##### Records for the exercise #####

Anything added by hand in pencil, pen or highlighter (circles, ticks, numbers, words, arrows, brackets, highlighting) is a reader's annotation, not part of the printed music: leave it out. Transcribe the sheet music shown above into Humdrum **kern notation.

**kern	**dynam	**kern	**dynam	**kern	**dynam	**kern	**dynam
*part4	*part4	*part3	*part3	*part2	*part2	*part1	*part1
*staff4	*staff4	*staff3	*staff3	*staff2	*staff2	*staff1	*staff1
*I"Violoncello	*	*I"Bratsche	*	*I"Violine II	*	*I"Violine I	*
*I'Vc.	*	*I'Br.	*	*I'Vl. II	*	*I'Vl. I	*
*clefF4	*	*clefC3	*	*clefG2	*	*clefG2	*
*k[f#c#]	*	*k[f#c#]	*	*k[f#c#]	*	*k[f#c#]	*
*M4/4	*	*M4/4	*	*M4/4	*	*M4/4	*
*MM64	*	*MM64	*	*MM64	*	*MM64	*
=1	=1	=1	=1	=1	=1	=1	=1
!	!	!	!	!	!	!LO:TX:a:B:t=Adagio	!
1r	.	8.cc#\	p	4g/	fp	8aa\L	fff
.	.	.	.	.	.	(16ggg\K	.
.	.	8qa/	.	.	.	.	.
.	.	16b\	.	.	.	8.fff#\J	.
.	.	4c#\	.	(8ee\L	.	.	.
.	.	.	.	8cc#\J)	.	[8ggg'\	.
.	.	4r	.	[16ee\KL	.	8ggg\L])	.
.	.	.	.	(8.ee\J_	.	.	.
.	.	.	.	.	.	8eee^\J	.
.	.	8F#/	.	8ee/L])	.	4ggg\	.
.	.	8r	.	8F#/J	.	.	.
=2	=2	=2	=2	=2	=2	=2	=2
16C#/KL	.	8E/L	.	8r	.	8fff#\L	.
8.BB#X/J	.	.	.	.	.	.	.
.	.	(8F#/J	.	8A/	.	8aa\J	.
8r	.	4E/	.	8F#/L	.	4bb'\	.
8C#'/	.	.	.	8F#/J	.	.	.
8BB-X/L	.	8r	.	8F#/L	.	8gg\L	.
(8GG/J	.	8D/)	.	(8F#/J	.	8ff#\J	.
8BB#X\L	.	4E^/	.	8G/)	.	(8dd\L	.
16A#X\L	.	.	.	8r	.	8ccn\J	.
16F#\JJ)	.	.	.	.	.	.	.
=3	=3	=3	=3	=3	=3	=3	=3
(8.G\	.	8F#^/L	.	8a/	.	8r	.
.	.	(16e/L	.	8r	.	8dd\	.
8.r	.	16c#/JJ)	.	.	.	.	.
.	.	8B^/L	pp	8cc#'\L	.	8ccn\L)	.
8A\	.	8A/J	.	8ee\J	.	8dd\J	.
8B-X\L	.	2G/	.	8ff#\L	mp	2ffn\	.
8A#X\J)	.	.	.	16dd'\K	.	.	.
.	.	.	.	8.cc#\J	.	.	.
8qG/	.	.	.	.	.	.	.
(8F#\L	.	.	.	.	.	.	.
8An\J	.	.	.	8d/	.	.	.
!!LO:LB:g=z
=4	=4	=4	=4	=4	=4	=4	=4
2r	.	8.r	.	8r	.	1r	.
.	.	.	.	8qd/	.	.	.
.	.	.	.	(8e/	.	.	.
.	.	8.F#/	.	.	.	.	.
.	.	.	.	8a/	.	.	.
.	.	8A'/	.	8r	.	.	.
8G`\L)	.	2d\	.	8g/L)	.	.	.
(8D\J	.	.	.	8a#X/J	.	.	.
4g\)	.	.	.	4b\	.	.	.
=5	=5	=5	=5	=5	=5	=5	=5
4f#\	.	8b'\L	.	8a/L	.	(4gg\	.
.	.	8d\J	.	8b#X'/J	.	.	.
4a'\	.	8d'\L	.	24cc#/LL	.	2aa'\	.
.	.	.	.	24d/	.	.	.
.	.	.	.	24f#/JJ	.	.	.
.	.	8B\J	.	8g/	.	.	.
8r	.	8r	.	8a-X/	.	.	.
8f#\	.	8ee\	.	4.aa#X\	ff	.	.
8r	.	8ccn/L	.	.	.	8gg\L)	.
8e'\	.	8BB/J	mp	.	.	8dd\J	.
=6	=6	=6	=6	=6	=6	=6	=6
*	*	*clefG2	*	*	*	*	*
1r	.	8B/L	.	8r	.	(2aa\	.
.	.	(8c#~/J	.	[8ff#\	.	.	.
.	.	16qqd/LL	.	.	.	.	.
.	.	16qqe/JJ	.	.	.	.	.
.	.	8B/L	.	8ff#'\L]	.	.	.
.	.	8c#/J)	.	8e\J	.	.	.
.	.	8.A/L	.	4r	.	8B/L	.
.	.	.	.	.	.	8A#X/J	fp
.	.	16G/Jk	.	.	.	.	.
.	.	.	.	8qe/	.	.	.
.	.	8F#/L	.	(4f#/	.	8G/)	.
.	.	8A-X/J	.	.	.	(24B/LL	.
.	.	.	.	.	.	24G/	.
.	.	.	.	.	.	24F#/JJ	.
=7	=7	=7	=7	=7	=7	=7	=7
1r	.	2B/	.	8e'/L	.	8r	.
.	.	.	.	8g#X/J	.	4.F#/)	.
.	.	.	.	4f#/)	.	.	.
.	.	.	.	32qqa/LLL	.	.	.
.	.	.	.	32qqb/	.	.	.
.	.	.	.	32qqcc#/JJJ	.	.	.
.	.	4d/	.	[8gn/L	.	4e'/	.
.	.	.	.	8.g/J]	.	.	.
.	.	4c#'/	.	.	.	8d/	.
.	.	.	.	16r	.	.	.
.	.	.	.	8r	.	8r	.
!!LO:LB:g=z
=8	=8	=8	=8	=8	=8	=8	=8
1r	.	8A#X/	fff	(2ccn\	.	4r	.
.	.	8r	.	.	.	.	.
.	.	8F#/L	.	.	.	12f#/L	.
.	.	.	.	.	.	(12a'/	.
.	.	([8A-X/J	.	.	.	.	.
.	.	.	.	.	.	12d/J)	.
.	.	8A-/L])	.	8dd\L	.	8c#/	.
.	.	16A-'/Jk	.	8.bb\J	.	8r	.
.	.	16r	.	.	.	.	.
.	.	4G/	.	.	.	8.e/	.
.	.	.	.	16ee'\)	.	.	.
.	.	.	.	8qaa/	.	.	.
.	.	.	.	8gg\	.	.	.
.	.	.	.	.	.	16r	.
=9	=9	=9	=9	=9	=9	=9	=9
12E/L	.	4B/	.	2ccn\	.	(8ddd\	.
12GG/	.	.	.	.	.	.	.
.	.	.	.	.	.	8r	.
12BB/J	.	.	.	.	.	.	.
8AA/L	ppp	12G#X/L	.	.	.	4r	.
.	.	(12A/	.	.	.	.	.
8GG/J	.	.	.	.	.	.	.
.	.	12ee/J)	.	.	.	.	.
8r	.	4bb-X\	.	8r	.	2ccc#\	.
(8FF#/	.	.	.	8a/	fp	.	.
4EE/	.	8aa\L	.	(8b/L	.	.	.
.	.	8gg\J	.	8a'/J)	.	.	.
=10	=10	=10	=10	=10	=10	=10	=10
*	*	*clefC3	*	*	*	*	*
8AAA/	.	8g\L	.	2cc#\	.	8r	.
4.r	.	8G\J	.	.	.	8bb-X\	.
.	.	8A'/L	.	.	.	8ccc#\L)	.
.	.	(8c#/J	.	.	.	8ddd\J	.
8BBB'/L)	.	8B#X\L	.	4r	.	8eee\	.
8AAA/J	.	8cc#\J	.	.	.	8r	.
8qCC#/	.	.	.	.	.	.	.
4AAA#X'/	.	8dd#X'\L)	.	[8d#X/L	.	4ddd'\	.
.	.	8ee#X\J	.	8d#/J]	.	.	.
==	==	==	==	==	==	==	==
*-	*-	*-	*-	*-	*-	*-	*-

#####

- Direction
From the rows above, copy every line that contains the string "kern", treating uppercase and lowercase as different.

- Solution below
Anything added by hand in pencil, pen or highlighter (circles, ticks, numbers, words, arrows, brackets, highlighting) is a reader's annotation, not part of the printed music: leave it out. Transcribe the sheet music shown above into Humdrum **kern notation.
**kern	**dynam	**kern	**dynam	**kern	**dynam	**kern	**dynam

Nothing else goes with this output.